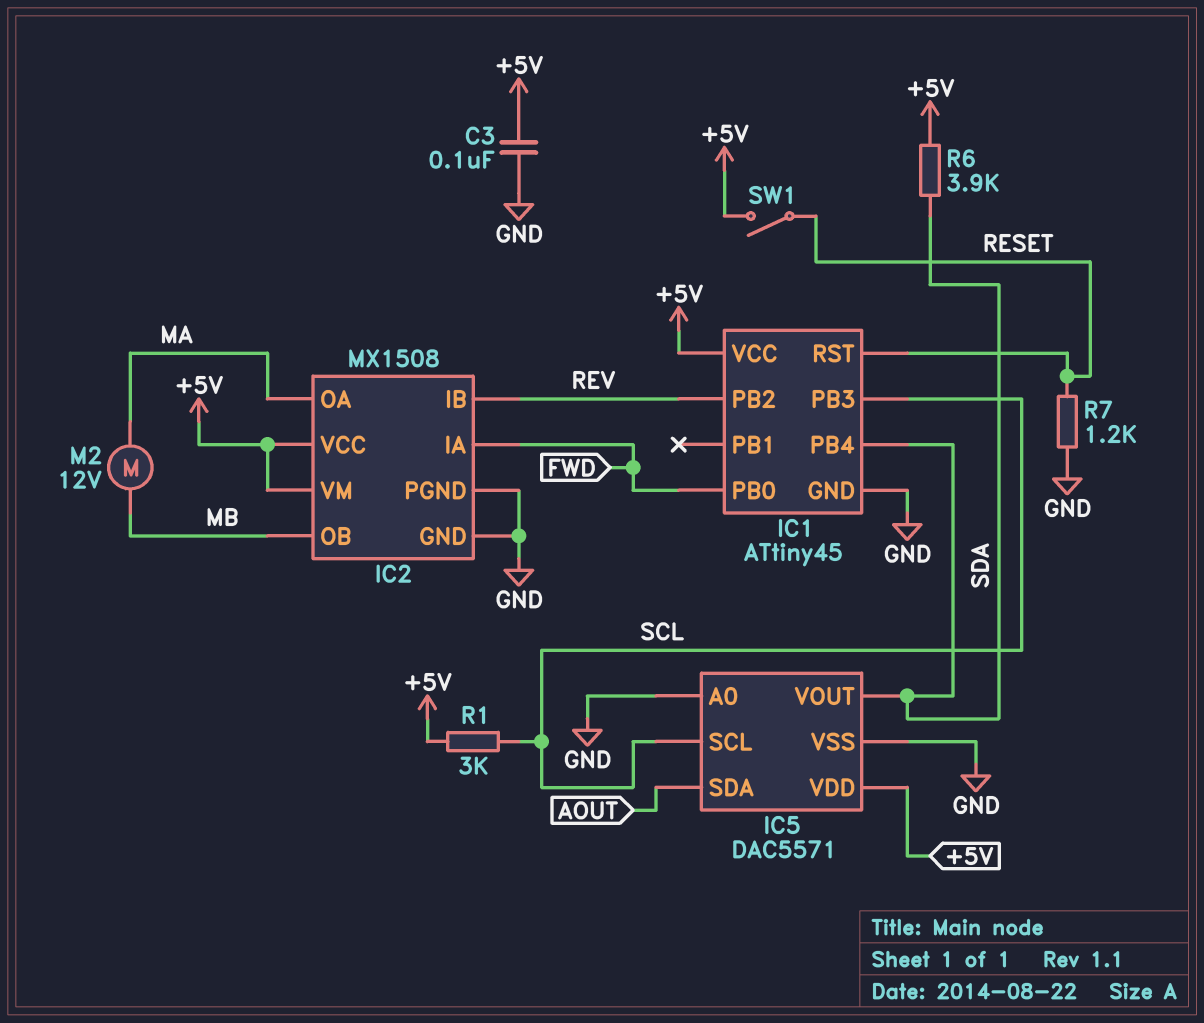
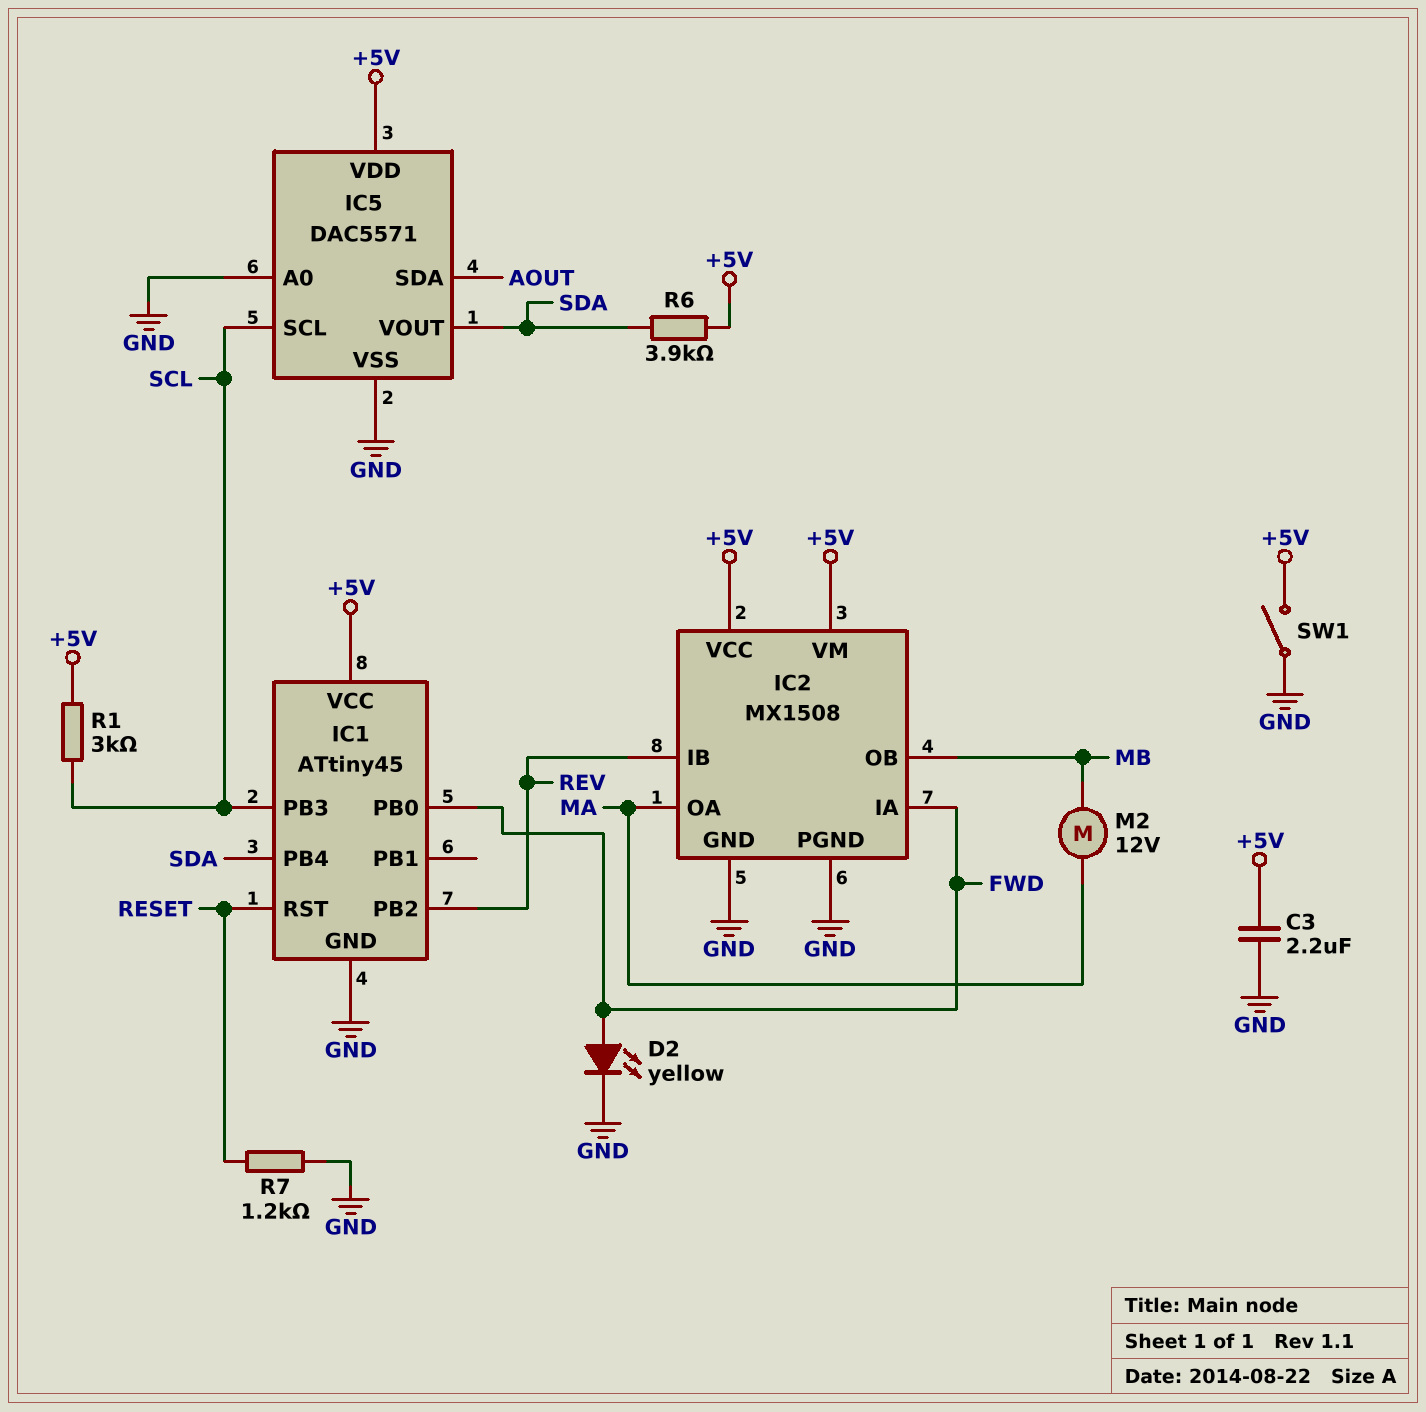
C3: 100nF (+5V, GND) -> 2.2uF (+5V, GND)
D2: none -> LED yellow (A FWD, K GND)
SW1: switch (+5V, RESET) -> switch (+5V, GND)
---
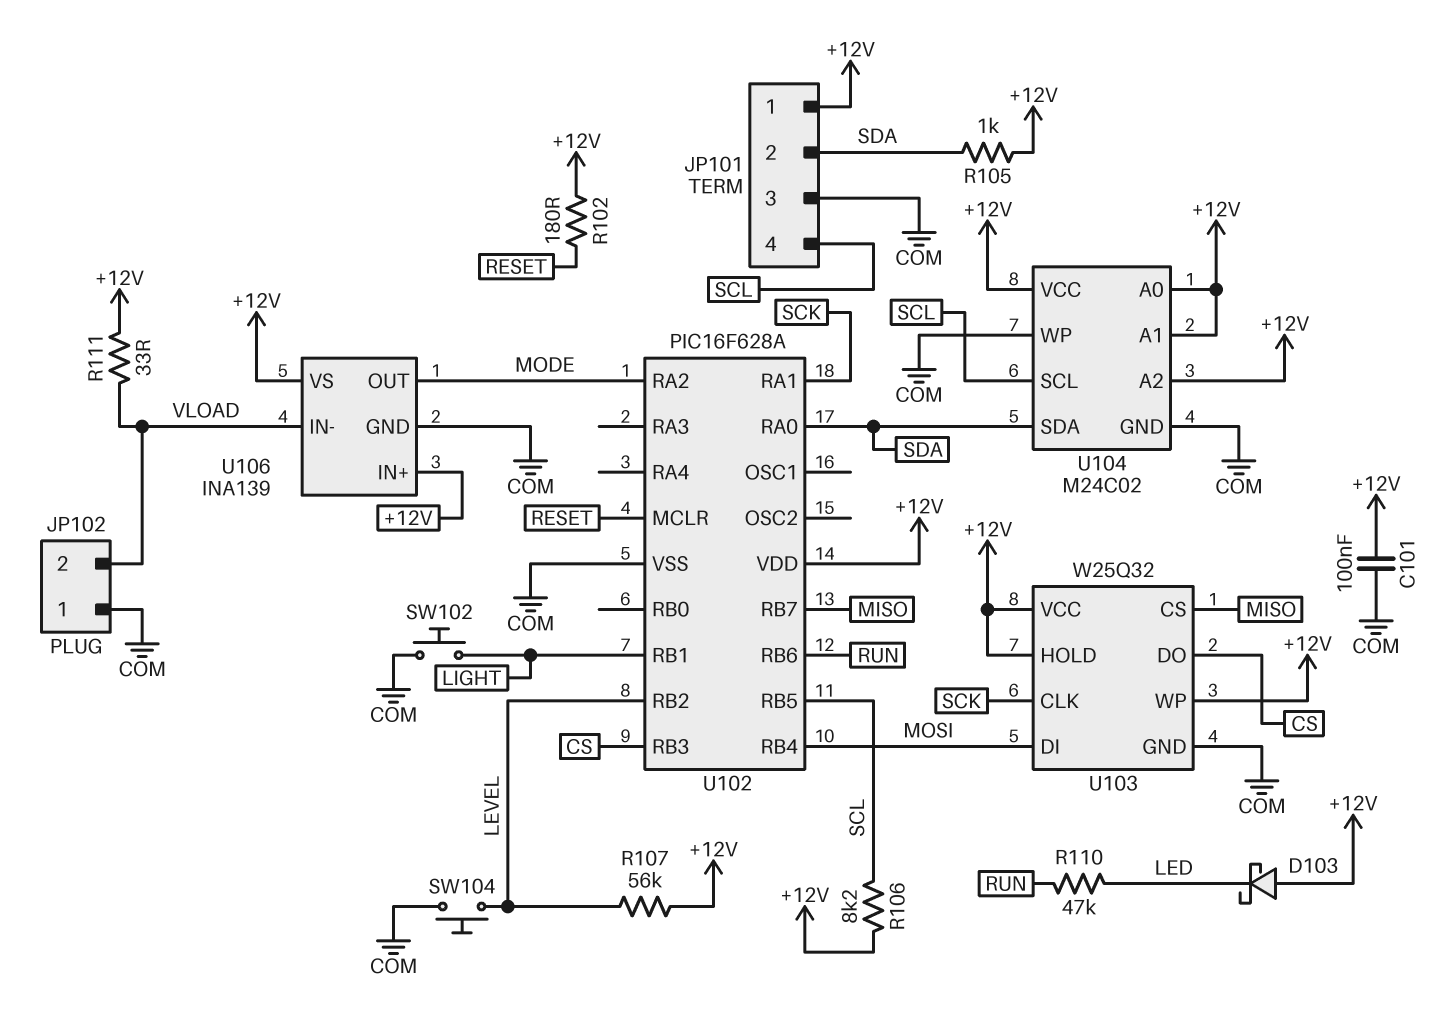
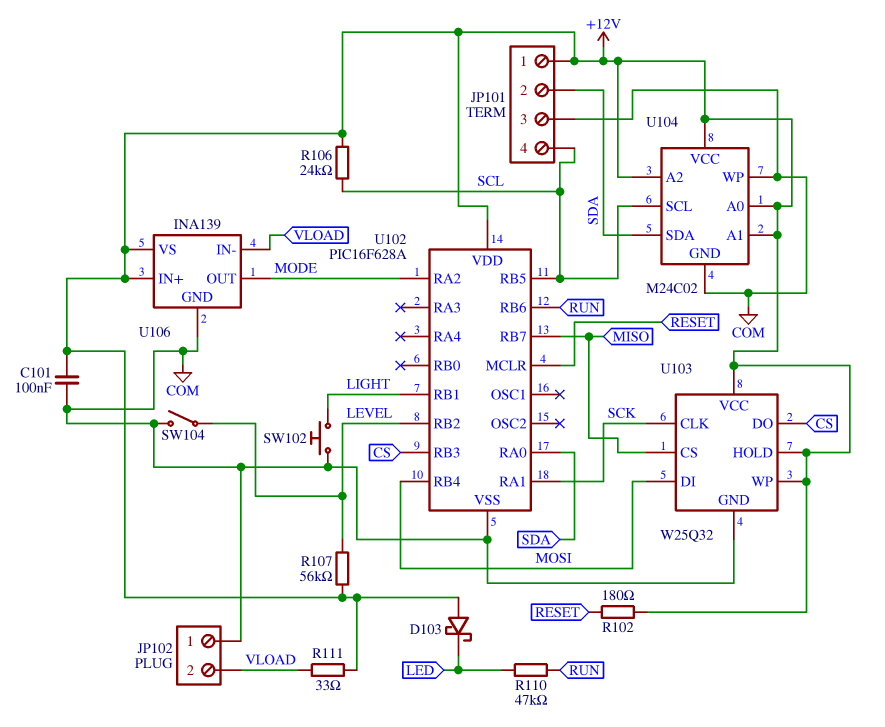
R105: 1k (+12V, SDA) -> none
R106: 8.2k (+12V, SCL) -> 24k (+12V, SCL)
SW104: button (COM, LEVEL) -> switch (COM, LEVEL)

#### WHAT THE EXERCISE ASKS
Only lines with the word "switch" go in the answer. Take them all from the entries above.

#### SOLUTION FOR THIS PROBLEM
SW1: switch (+5V, RESET) -> switch (+5V, GND)
SW104: button (COM, LEVEL) -> switch (COM, LEVEL)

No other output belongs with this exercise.